WORK INSTRUCTIONS:
Only the lines from the beginning of the entries through the one with "orange kovovox [292,194]" should be written out, please, exactly and without any pictures.

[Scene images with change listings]
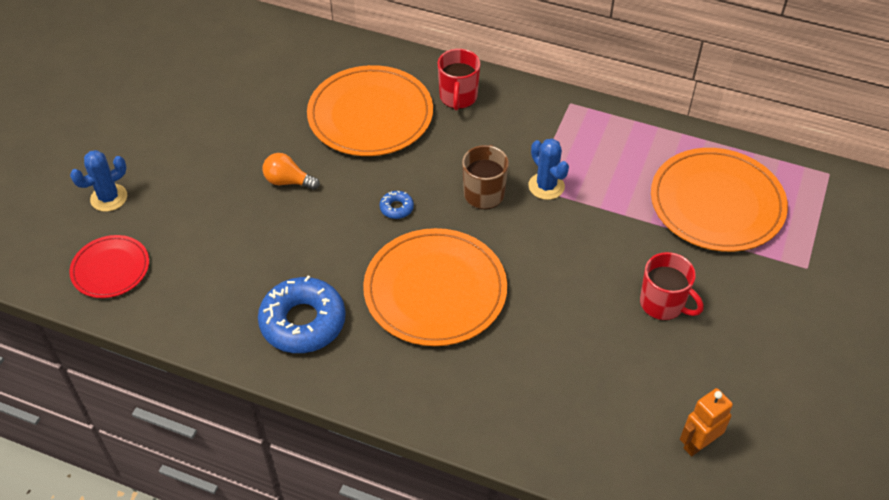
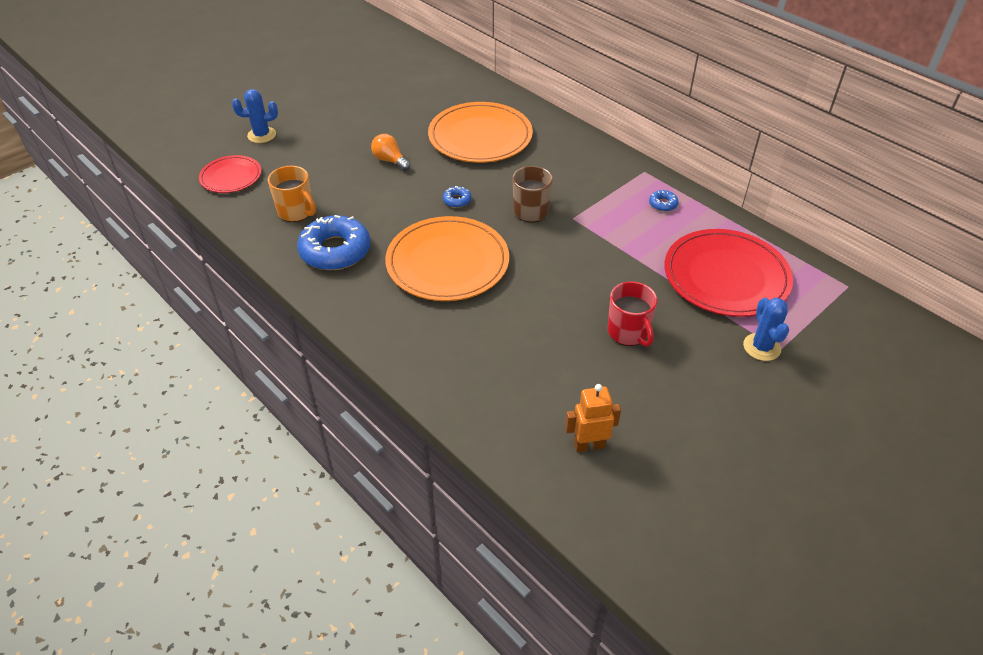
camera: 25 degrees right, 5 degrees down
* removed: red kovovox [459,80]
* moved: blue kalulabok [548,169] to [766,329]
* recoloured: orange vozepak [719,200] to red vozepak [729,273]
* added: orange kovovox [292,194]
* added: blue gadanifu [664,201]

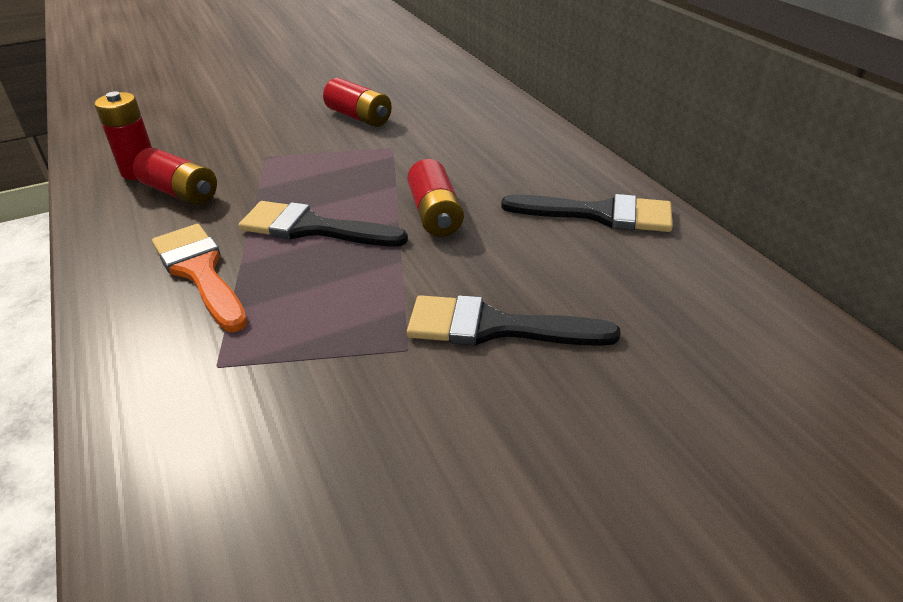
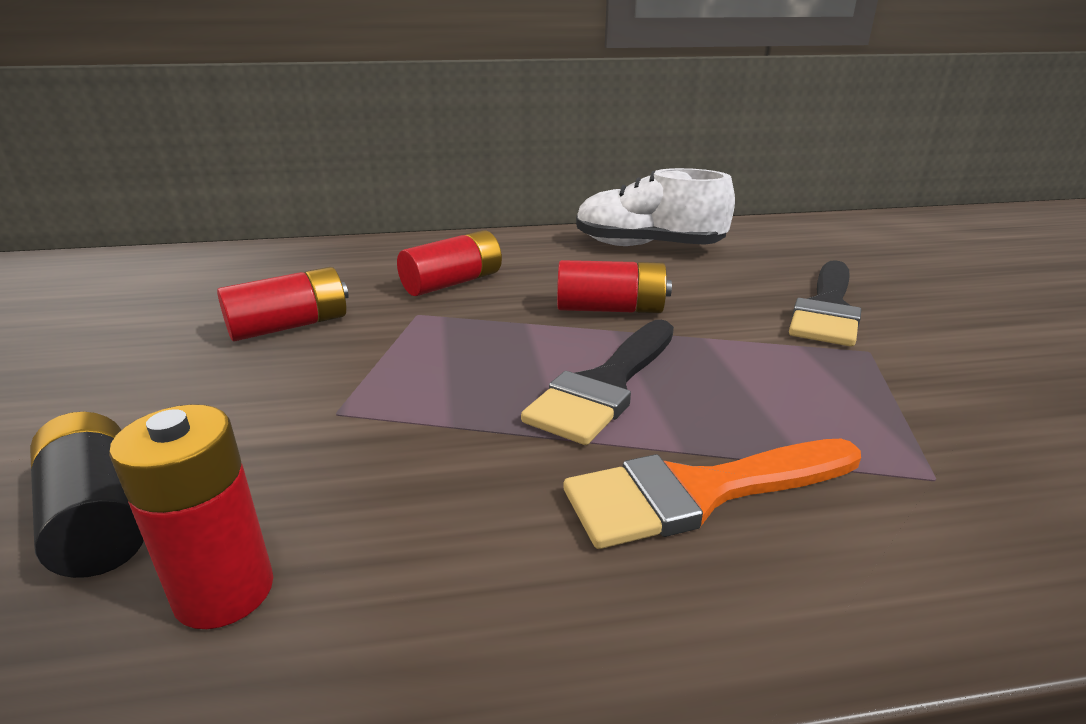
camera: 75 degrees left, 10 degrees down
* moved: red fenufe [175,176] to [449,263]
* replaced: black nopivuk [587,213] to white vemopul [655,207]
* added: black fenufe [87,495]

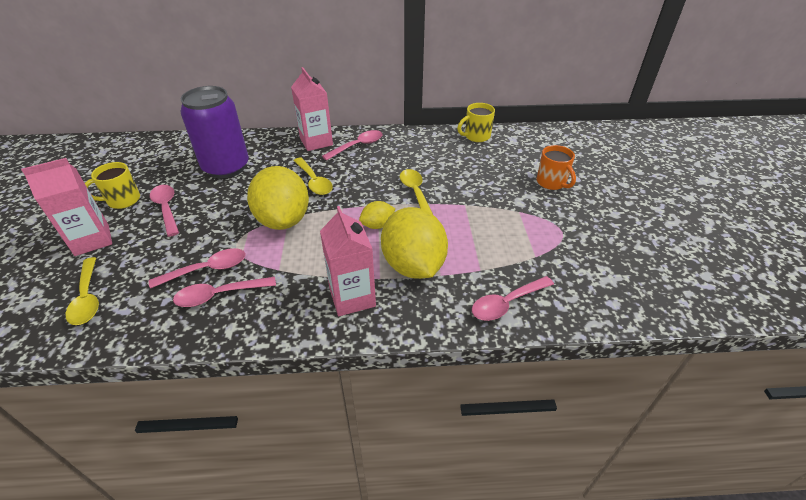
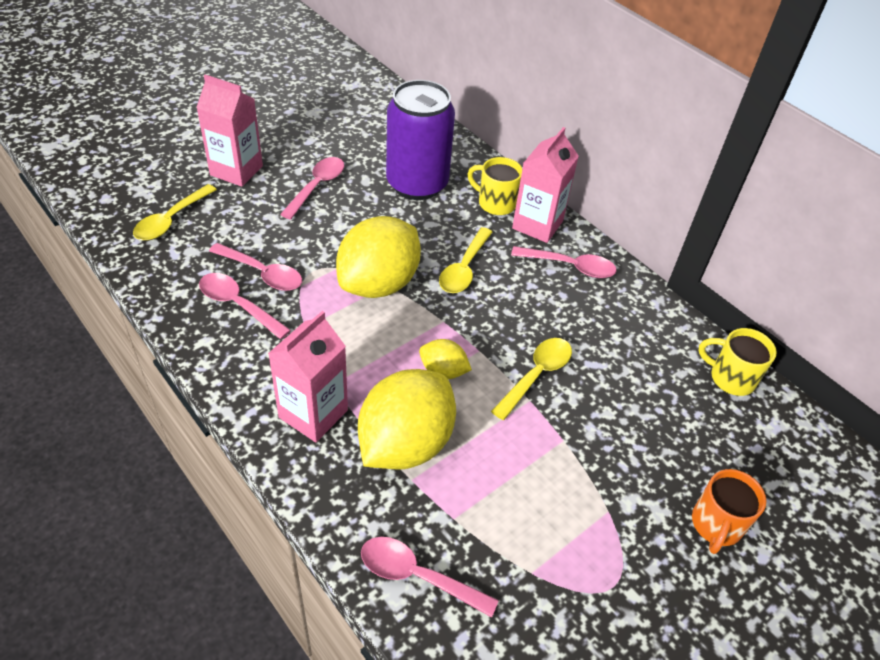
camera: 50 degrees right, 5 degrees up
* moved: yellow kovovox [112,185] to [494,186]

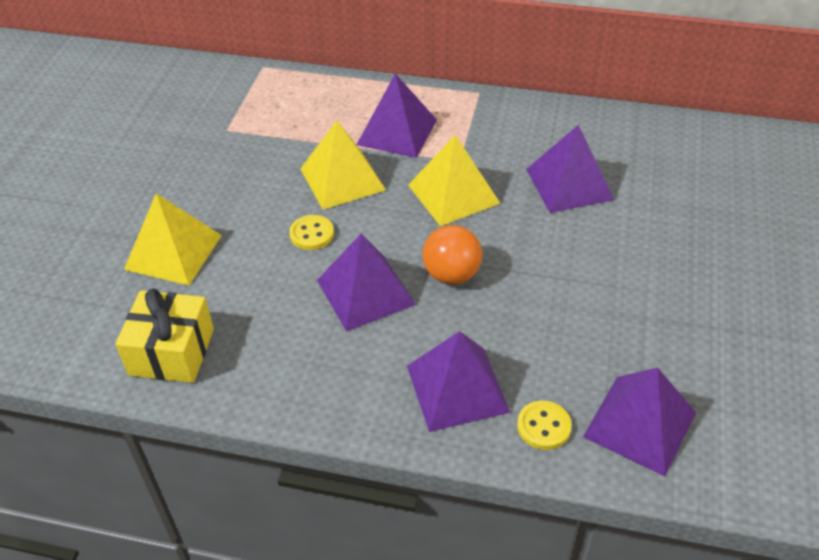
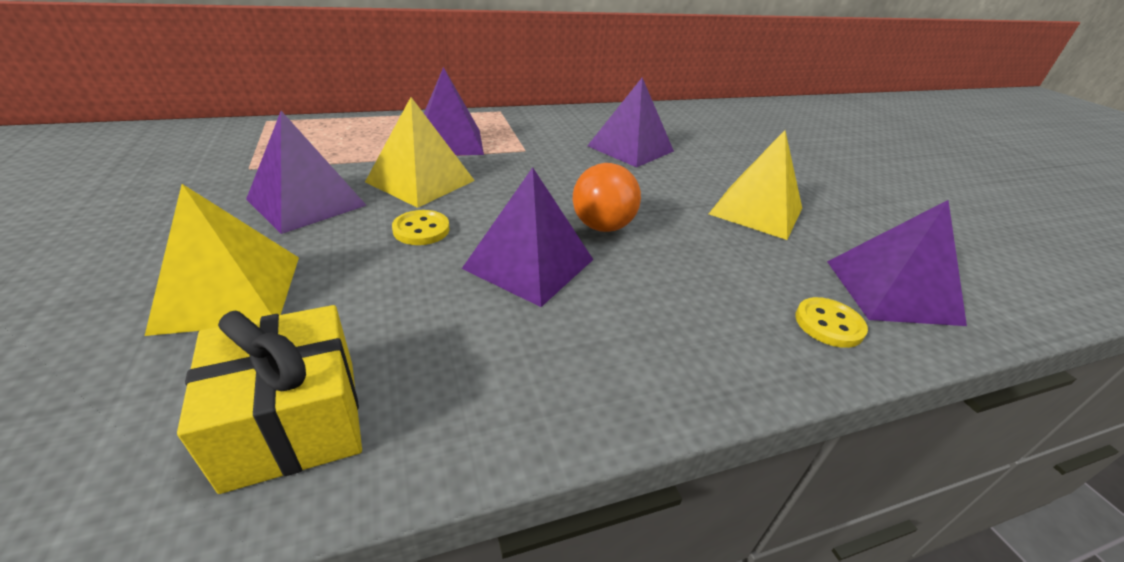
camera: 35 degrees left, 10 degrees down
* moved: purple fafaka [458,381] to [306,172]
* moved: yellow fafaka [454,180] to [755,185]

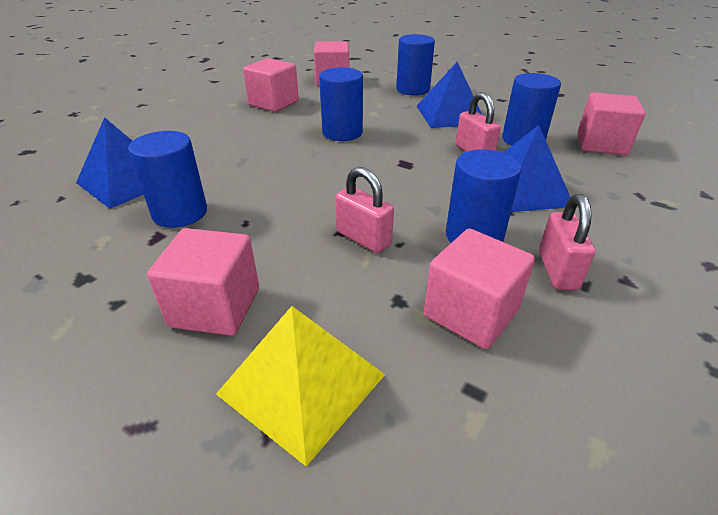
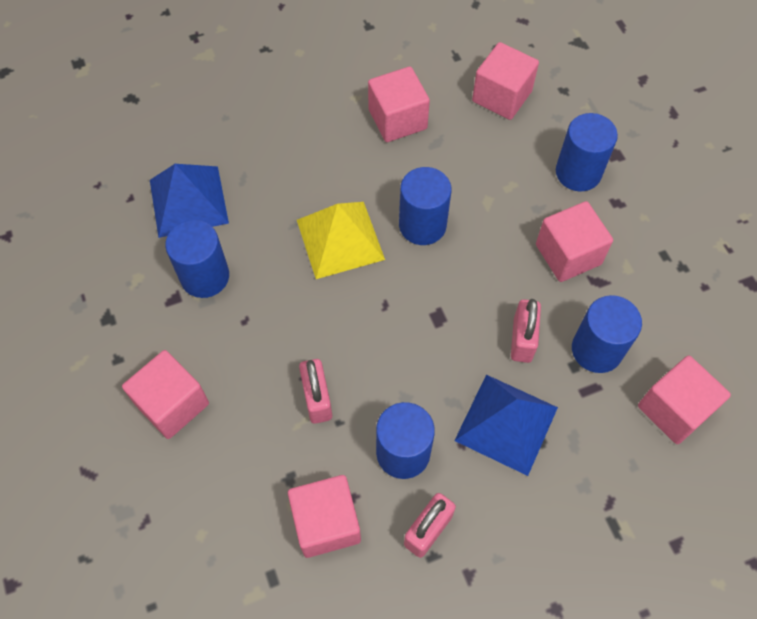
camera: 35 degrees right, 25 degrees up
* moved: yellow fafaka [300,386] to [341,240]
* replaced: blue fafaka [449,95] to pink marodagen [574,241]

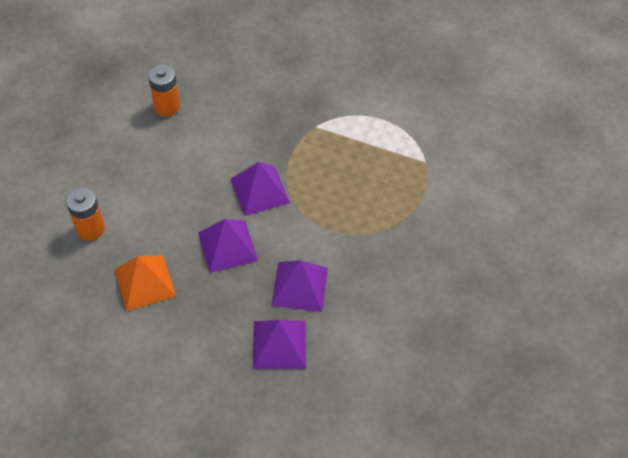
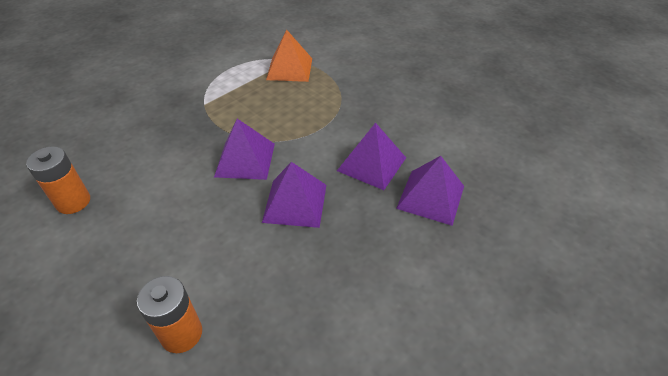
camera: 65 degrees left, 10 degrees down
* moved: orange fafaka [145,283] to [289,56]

ANSWER TO THIS PROBLEM:
camera: 25 degrees right, 5 degrees down
* removed: red kovovox [459,80]
* moved: blue kalulabok [548,169] to [766,329]
* recoloured: orange vozepak [719,200] to red vozepak [729,273]
* added: orange kovovox [292,194]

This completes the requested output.